Top of Provided entries

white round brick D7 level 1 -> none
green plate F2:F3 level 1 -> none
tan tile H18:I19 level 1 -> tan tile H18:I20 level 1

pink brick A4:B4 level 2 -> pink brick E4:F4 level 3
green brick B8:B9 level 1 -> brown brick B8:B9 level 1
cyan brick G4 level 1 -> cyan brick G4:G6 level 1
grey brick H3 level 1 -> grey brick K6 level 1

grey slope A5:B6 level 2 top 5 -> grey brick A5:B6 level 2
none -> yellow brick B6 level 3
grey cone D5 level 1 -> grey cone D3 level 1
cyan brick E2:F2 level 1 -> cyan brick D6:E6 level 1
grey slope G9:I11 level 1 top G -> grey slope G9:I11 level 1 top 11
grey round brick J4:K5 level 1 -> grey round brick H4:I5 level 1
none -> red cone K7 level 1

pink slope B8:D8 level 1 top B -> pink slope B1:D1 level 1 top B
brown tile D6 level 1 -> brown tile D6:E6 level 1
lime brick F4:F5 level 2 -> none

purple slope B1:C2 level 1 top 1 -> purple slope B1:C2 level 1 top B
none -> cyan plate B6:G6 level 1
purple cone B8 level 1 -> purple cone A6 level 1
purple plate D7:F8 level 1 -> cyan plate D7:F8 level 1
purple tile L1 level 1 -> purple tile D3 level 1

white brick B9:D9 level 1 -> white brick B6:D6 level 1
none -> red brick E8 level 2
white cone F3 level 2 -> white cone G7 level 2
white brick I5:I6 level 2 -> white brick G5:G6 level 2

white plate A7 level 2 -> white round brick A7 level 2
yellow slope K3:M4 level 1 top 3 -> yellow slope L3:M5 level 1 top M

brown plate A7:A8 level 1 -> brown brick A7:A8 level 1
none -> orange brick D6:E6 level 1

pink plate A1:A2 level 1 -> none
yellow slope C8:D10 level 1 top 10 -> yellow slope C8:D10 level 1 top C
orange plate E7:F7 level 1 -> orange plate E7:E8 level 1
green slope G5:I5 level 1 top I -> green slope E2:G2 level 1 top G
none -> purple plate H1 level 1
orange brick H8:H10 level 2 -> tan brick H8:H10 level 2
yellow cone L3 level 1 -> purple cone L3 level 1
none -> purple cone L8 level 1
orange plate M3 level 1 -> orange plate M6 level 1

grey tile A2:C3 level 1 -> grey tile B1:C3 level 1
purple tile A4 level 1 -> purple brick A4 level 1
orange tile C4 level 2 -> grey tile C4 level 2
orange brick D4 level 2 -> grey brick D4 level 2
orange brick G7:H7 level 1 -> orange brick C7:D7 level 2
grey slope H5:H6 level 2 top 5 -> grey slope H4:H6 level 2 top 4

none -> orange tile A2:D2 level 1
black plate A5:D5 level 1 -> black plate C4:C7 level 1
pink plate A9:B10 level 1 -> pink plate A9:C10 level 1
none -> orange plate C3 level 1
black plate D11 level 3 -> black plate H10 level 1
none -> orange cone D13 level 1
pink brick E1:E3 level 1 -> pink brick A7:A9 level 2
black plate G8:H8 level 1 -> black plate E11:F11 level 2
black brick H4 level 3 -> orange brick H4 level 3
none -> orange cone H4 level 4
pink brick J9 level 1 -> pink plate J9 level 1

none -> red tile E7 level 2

Bottom of Provided entries

* Exercise directions:
Output the data once more, exactly as it appears above.

* Solution to this problem:
white round brick D7 level 1 -> none
green plate F2:F3 level 1 -> none
tan tile H18:I19 level 1 -> tan tile H18:I20 level 1

pink brick A4:B4 level 2 -> pink brick E4:F4 level 3
green brick B8:B9 level 1 -> brown brick B8:B9 level 1
cyan brick G4 level 1 -> cyan brick G4:G6 level 1
grey brick H3 level 1 -> grey brick K6 level 1

grey slope A5:B6 level 2 top 5 -> grey brick A5:B6 level 2
none -> yellow brick B6 level 3
grey cone D5 level 1 -> grey cone D3 level 1
cyan brick E2:F2 level 1 -> cyan brick D6:E6 level 1
grey slope G9:I11 level 1 top G -> grey slope G9:I11 level 1 top 11
grey round brick J4:K5 level 1 -> grey round brick H4:I5 level 1
none -> red cone K7 level 1

pink slope B8:D8 level 1 top B -> pink slope B1:D1 level 1 top B
brown tile D6 level 1 -> brown tile D6:E6 level 1
lime brick F4:F5 level 2 -> none

purple slope B1:C2 level 1 top 1 -> purple slope B1:C2 level 1 top B
none -> cyan plate B6:G6 level 1
purple cone B8 level 1 -> purple cone A6 level 1
purple plate D7:F8 level 1 -> cyan plate D7:F8 level 1
purple tile L1 level 1 -> purple tile D3 level 1

white brick B9:D9 level 1 -> white brick B6:D6 level 1
none -> red brick E8 level 2
white cone F3 level 2 -> white cone G7 level 2
white brick I5:I6 level 2 -> white brick G5:G6 level 2

white plate A7 level 2 -> white round brick A7 level 2
yellow slope K3:M4 level 1 top 3 -> yellow slope L3:M5 level 1 top M

brown plate A7:A8 level 1 -> brown brick A7:A8 level 1
none -> orange brick D6:E6 level 1

pink plate A1:A2 level 1 -> none
yellow slope C8:D10 level 1 top 10 -> yellow slope C8:D10 level 1 top C
orange plate E7:F7 level 1 -> orange plate E7:E8 level 1
green slope G5:I5 level 1 top I -> green slope E2:G2 level 1 top G
none -> purple plate H1 level 1
orange brick H8:H10 level 2 -> tan brick H8:H10 level 2
yellow cone L3 level 1 -> purple cone L3 level 1
none -> purple cone L8 level 1
orange plate M3 level 1 -> orange plate M6 level 1

grey tile A2:C3 level 1 -> grey tile B1:C3 level 1
purple tile A4 level 1 -> purple brick A4 level 1
orange tile C4 level 2 -> grey tile C4 level 2
orange brick D4 level 2 -> grey brick D4 level 2
orange brick G7:H7 level 1 -> orange brick C7:D7 level 2
grey slope H5:H6 level 2 top 5 -> grey slope H4:H6 level 2 top 4

none -> orange tile A2:D2 level 1
black plate A5:D5 level 1 -> black plate C4:C7 level 1
pink plate A9:B10 level 1 -> pink plate A9:C10 level 1
none -> orange plate C3 level 1
black plate D11 level 3 -> black plate H10 level 1
none -> orange cone D13 level 1
pink brick E1:E3 level 1 -> pink brick A7:A9 level 2
black plate G8:H8 level 1 -> black plate E11:F11 level 2
black brick H4 level 3 -> orange brick H4 level 3
none -> orange cone H4 level 4
pink brick J9 level 1 -> pink plate J9 level 1

none -> red tile E7 level 2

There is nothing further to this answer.